* **RECORDS FOR PROCESSING**
————

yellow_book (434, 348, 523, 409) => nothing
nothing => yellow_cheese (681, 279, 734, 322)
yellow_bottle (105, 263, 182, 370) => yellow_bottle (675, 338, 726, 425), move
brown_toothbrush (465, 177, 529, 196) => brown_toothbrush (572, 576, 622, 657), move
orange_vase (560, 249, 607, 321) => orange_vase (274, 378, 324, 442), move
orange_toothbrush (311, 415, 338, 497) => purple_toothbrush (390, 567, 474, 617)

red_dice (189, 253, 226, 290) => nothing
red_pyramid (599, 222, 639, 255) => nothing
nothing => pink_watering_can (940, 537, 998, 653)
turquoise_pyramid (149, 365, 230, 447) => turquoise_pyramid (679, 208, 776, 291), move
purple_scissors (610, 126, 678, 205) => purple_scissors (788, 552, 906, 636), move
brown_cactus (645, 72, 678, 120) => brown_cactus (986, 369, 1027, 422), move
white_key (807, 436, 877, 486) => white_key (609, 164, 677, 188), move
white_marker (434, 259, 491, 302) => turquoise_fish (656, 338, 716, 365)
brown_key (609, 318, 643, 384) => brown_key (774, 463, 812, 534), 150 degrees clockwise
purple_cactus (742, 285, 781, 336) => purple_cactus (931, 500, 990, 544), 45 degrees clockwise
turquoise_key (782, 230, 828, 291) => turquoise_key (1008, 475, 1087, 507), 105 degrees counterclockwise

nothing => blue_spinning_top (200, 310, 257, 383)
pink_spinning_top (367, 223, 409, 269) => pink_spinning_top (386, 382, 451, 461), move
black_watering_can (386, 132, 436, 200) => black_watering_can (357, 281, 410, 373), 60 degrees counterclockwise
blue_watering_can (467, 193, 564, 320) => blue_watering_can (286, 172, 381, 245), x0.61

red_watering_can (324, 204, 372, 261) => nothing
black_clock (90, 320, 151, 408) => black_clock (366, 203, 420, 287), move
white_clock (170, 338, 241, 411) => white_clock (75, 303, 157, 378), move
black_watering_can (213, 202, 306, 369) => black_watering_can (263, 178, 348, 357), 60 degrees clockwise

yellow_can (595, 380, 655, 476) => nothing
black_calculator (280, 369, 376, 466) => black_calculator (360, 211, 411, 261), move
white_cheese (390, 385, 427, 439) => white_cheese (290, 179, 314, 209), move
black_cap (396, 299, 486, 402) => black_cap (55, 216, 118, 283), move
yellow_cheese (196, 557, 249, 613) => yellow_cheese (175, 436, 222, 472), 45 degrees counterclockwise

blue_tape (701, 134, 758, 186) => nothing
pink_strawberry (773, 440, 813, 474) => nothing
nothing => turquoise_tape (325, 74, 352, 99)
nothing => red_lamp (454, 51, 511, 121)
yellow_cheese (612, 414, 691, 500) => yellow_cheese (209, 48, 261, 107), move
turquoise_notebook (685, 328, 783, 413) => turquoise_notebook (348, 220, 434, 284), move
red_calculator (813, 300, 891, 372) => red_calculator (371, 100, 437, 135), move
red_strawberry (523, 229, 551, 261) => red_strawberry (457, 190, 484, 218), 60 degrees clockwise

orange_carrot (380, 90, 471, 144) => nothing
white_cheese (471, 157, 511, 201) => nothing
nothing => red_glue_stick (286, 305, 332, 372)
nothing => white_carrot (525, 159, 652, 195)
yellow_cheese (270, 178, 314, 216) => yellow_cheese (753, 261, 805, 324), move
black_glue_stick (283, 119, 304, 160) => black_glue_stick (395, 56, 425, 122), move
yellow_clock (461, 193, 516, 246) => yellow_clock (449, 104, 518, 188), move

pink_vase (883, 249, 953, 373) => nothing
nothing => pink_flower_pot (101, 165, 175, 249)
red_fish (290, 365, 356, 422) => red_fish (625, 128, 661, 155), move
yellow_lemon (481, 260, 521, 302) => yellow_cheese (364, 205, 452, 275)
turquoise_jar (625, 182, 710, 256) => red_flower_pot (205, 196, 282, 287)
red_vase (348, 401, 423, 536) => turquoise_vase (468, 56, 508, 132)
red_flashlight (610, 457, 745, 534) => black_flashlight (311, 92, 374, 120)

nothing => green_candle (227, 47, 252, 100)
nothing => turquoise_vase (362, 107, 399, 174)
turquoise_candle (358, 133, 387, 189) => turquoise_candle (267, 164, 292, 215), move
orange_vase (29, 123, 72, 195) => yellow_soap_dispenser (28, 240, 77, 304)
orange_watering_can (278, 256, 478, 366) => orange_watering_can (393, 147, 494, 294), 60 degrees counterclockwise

————

* **REQUIRED WORK**
Transcribe each entry. Leave nothing out.

* **EXPECTED ANSWER**
yellow_book (434, 348, 523, 409) => nothing
nothing => yellow_cheese (681, 279, 734, 322)
yellow_bottle (105, 263, 182, 370) => yellow_bottle (675, 338, 726, 425), move
brown_toothbrush (465, 177, 529, 196) => brown_toothbrush (572, 576, 622, 657), move
orange_vase (560, 249, 607, 321) => orange_vase (274, 378, 324, 442), move
orange_toothbrush (311, 415, 338, 497) => purple_toothbrush (390, 567, 474, 617)

red_dice (189, 253, 226, 290) => nothing
red_pyramid (599, 222, 639, 255) => nothing
nothing => pink_watering_can (940, 537, 998, 653)
turquoise_pyramid (149, 365, 230, 447) => turquoise_pyramid (679, 208, 776, 291), move
purple_scissors (610, 126, 678, 205) => purple_scissors (788, 552, 906, 636), move
brown_cactus (645, 72, 678, 120) => brown_cactus (986, 369, 1027, 422), move
white_key (807, 436, 877, 486) => white_key (609, 164, 677, 188), move
white_marker (434, 259, 491, 302) => turquoise_fish (656, 338, 716, 365)
brown_key (609, 318, 643, 384) => brown_key (774, 463, 812, 534), 150 degrees clockwise
purple_cactus (742, 285, 781, 336) => purple_cactus (931, 500, 990, 544), 45 degrees clockwise
turquoise_key (782, 230, 828, 291) => turquoise_key (1008, 475, 1087, 507), 105 degrees counterclockwise

nothing => blue_spinning_top (200, 310, 257, 383)
pink_spinning_top (367, 223, 409, 269) => pink_spinning_top (386, 382, 451, 461), move
black_watering_can (386, 132, 436, 200) => black_watering_can (357, 281, 410, 373), 60 degrees counterclockwise
blue_watering_can (467, 193, 564, 320) => blue_watering_can (286, 172, 381, 245), x0.61

red_watering_can (324, 204, 372, 261) => nothing
black_clock (90, 320, 151, 408) => black_clock (366, 203, 420, 287), move
white_clock (170, 338, 241, 411) => white_clock (75, 303, 157, 378), move
black_watering_can (213, 202, 306, 369) => black_watering_can (263, 178, 348, 357), 60 degrees clockwise

yellow_can (595, 380, 655, 476) => nothing
black_calculator (280, 369, 376, 466) => black_calculator (360, 211, 411, 261), move
white_cheese (390, 385, 427, 439) => white_cheese (290, 179, 314, 209), move
black_cap (396, 299, 486, 402) => black_cap (55, 216, 118, 283), move
yellow_cheese (196, 557, 249, 613) => yellow_cheese (175, 436, 222, 472), 45 degrees counterclockwise

blue_tape (701, 134, 758, 186) => nothing
pink_strawberry (773, 440, 813, 474) => nothing
nothing => turquoise_tape (325, 74, 352, 99)
nothing => red_lamp (454, 51, 511, 121)
yellow_cheese (612, 414, 691, 500) => yellow_cheese (209, 48, 261, 107), move
turquoise_notebook (685, 328, 783, 413) => turquoise_notebook (348, 220, 434, 284), move
red_calculator (813, 300, 891, 372) => red_calculator (371, 100, 437, 135), move
red_strawberry (523, 229, 551, 261) => red_strawberry (457, 190, 484, 218), 60 degrees clockwise

orange_carrot (380, 90, 471, 144) => nothing
white_cheese (471, 157, 511, 201) => nothing
nothing => red_glue_stick (286, 305, 332, 372)
nothing => white_carrot (525, 159, 652, 195)
yellow_cheese (270, 178, 314, 216) => yellow_cheese (753, 261, 805, 324), move
black_glue_stick (283, 119, 304, 160) => black_glue_stick (395, 56, 425, 122), move
yellow_clock (461, 193, 516, 246) => yellow_clock (449, 104, 518, 188), move

pink_vase (883, 249, 953, 373) => nothing
nothing => pink_flower_pot (101, 165, 175, 249)
red_fish (290, 365, 356, 422) => red_fish (625, 128, 661, 155), move
yellow_lemon (481, 260, 521, 302) => yellow_cheese (364, 205, 452, 275)
turquoise_jar (625, 182, 710, 256) => red_flower_pot (205, 196, 282, 287)
red_vase (348, 401, 423, 536) => turquoise_vase (468, 56, 508, 132)
red_flashlight (610, 457, 745, 534) => black_flashlight (311, 92, 374, 120)

nothing => green_candle (227, 47, 252, 100)
nothing => turquoise_vase (362, 107, 399, 174)
turquoise_candle (358, 133, 387, 189) => turquoise_candle (267, 164, 292, 215), move
orange_vase (29, 123, 72, 195) => yellow_soap_dispenser (28, 240, 77, 304)
orange_watering_can (278, 256, 478, 366) => orange_watering_can (393, 147, 494, 294), 60 degrees counterclockwise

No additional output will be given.